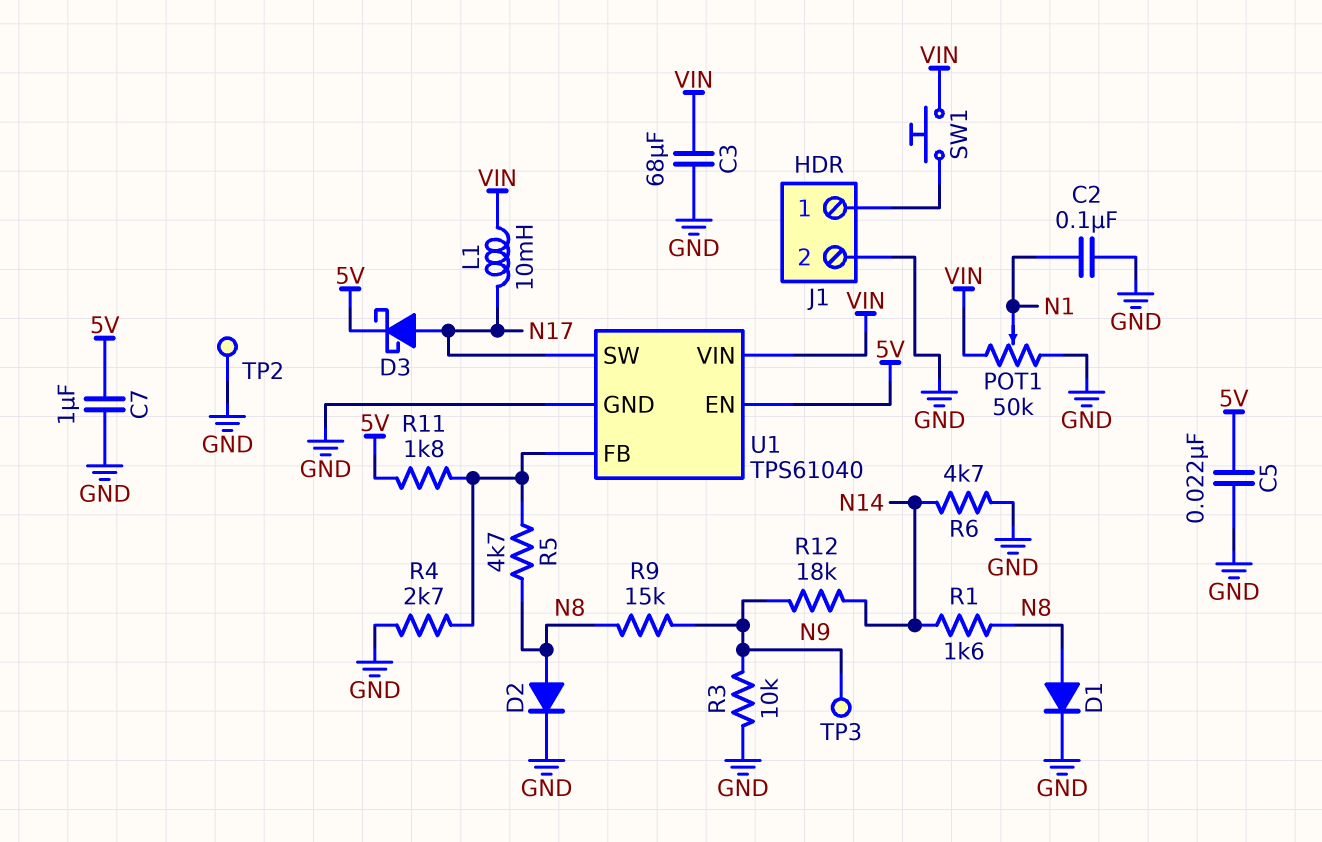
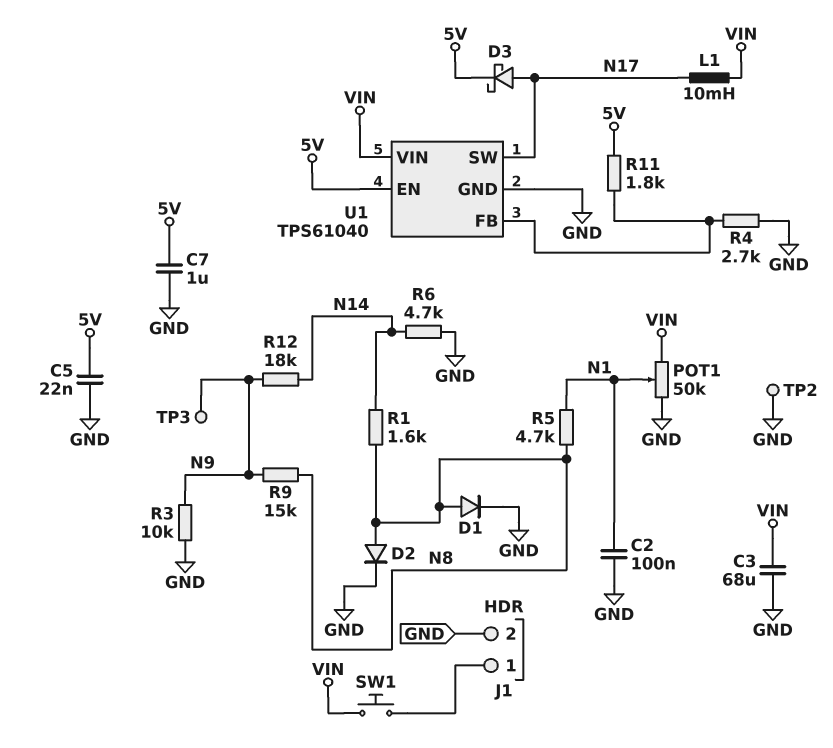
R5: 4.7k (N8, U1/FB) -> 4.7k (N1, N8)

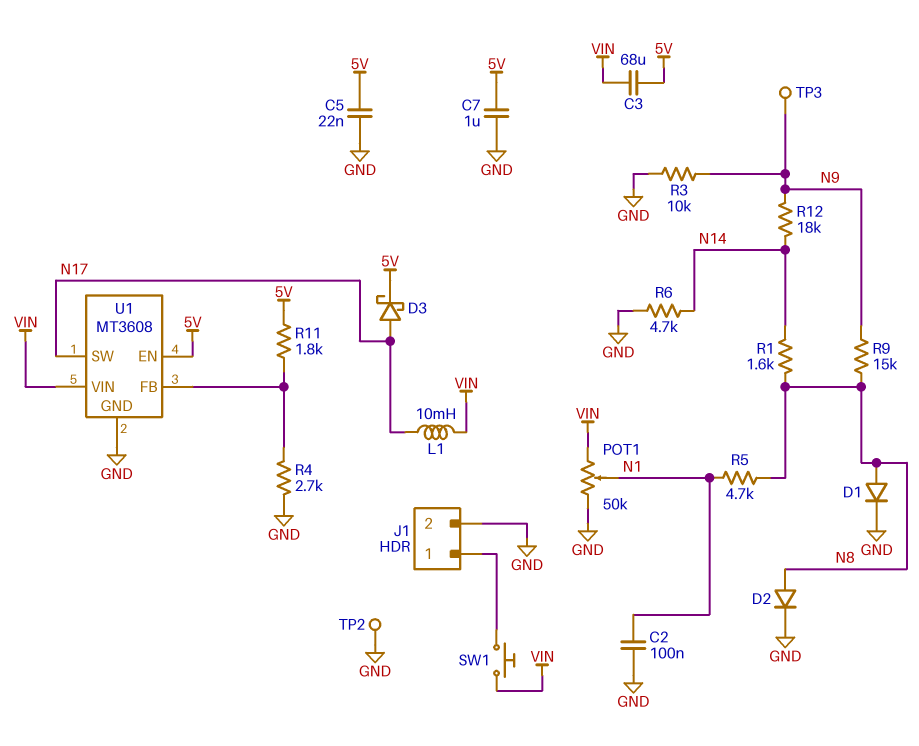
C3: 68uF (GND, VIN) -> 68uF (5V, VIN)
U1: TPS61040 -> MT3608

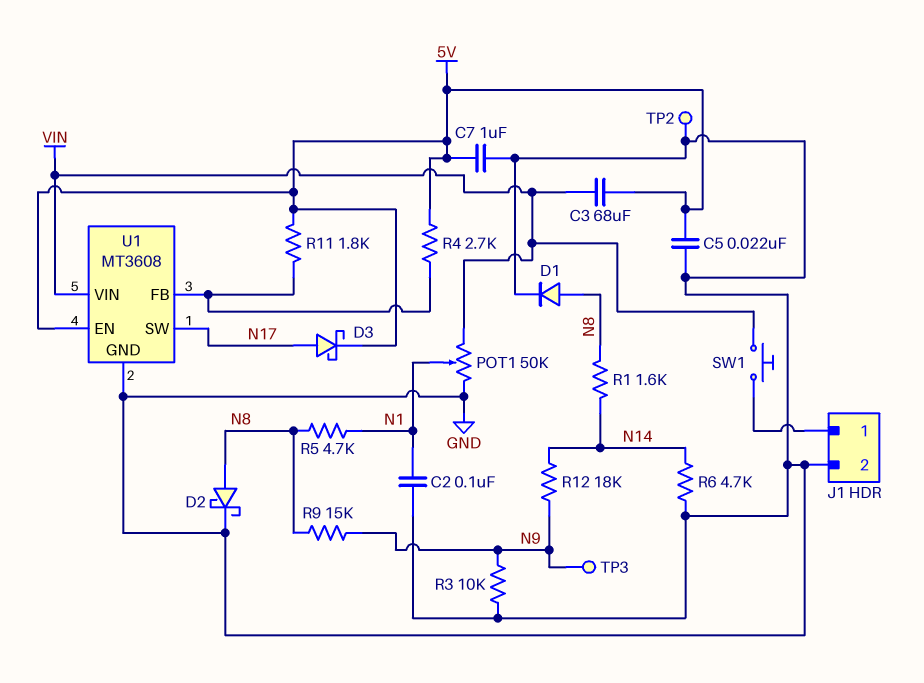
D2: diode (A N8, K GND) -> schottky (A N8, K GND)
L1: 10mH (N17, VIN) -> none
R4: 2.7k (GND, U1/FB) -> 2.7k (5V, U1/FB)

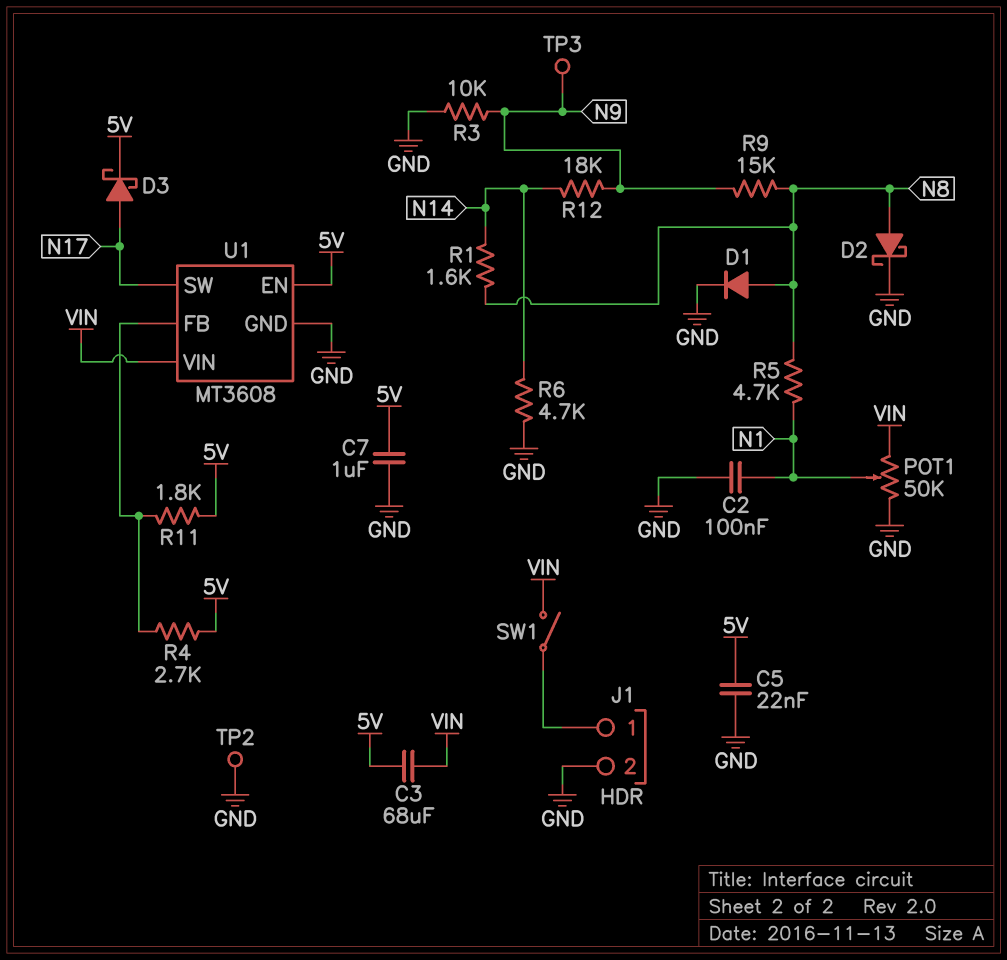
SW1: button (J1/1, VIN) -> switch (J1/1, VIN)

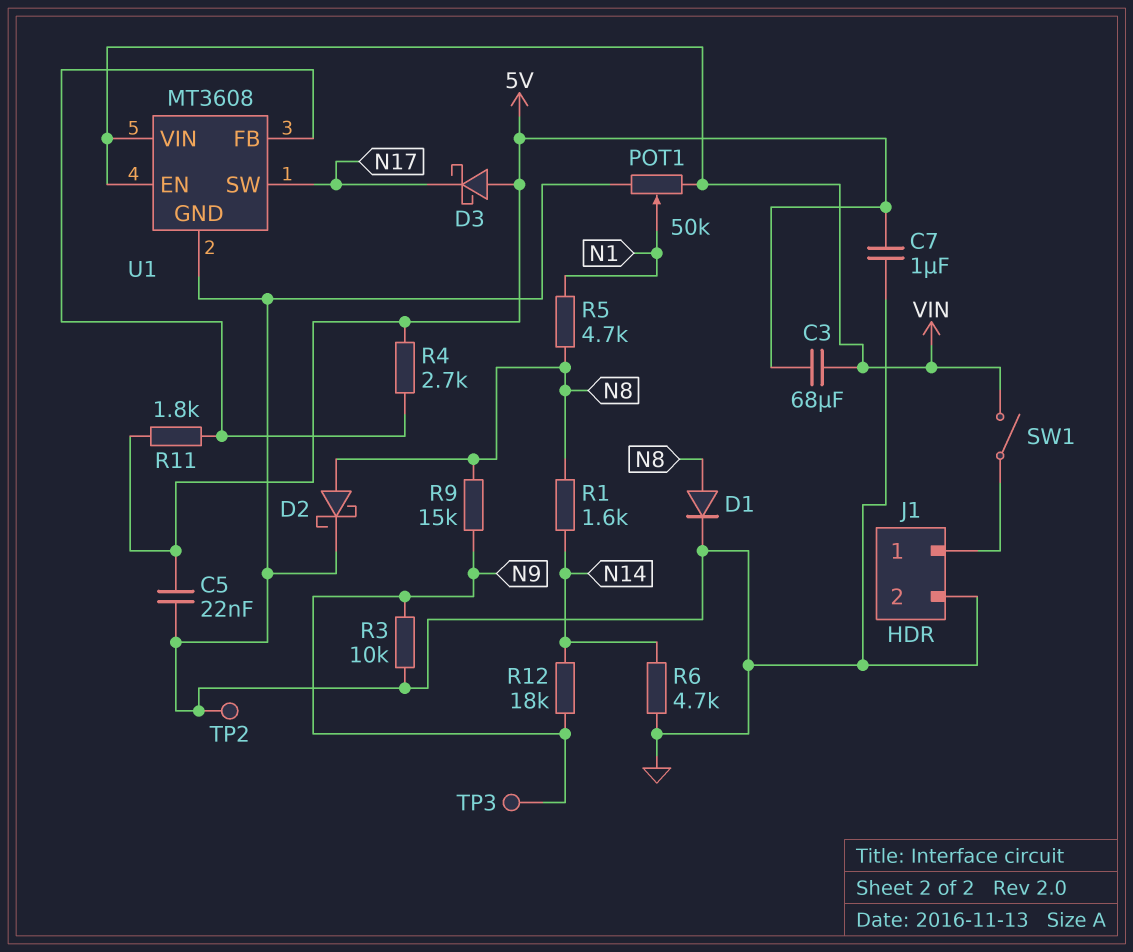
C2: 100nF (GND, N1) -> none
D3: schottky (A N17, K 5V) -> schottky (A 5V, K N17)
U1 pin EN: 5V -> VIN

### Assignment
None of the images should be copied, but every entry must be given again exactly.

### Output of the task
R5: 4.7k (N8, U1/FB) -> 4.7k (N1, N8)

C3: 68uF (GND, VIN) -> 68uF (5V, VIN)
U1: TPS61040 -> MT3608

D2: diode (A N8, K GND) -> schottky (A N8, K GND)
L1: 10mH (N17, VIN) -> none
R4: 2.7k (GND, U1/FB) -> 2.7k (5V, U1/FB)

SW1: button (J1/1, VIN) -> switch (J1/1, VIN)

C2: 100nF (GND, N1) -> none
D3: schottky (A N17, K 5V) -> schottky (A 5V, K N17)
U1 pin EN: 5V -> VIN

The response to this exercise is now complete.